Your objective: Lines from the one with "(310, 316) = (241, 278): purple" through the end of the listing below should be set down exactly, with no other line included.

Data segment:
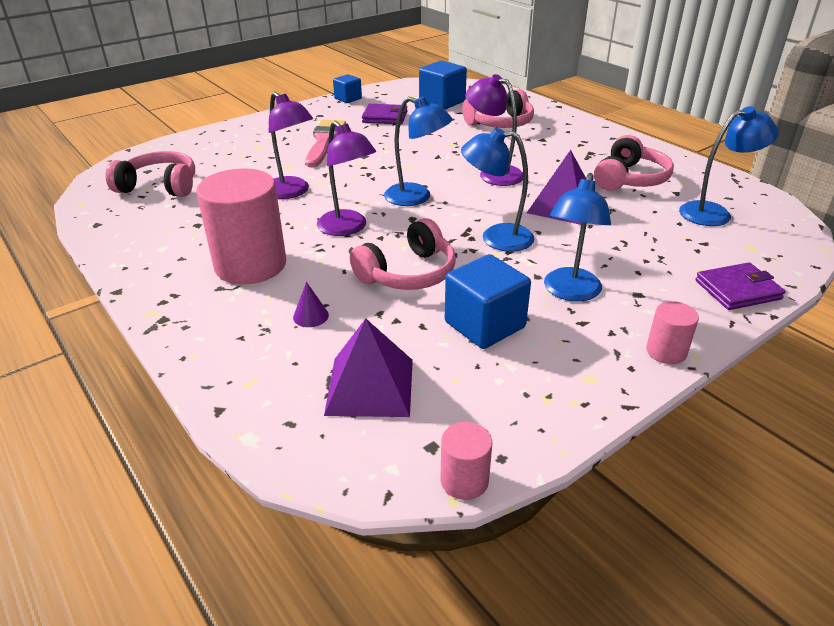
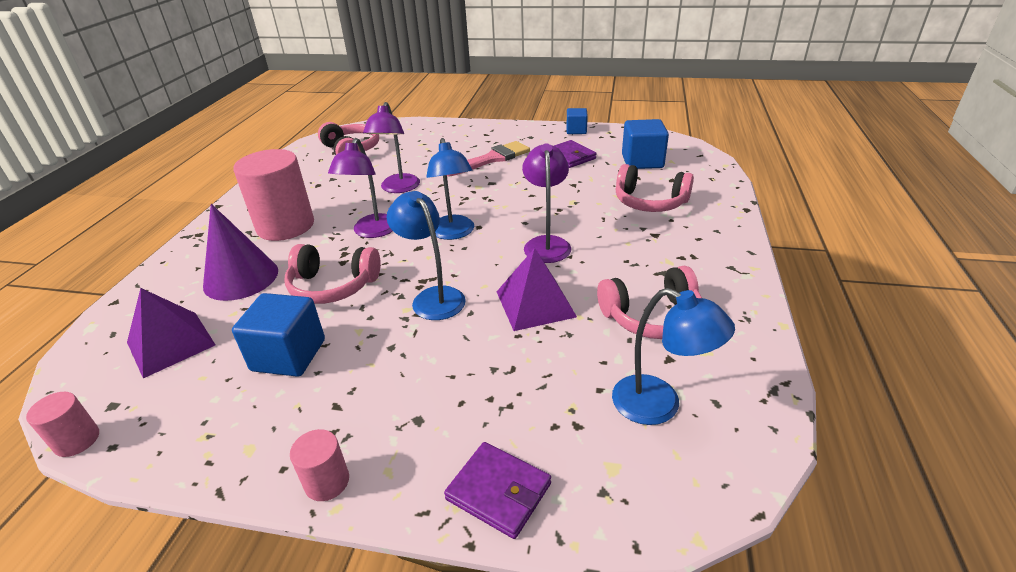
camera: 50 degrees right, 0 degrees up
(310, 316) = (241, 278): purple cone -> purple cone, size x2.49
(570, 292) = (380, 377): blue lamp -> none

Task solution:
(310, 316) = (241, 278): purple cone -> purple cone, size x2.49
(570, 292) = (380, 377): blue lamp -> none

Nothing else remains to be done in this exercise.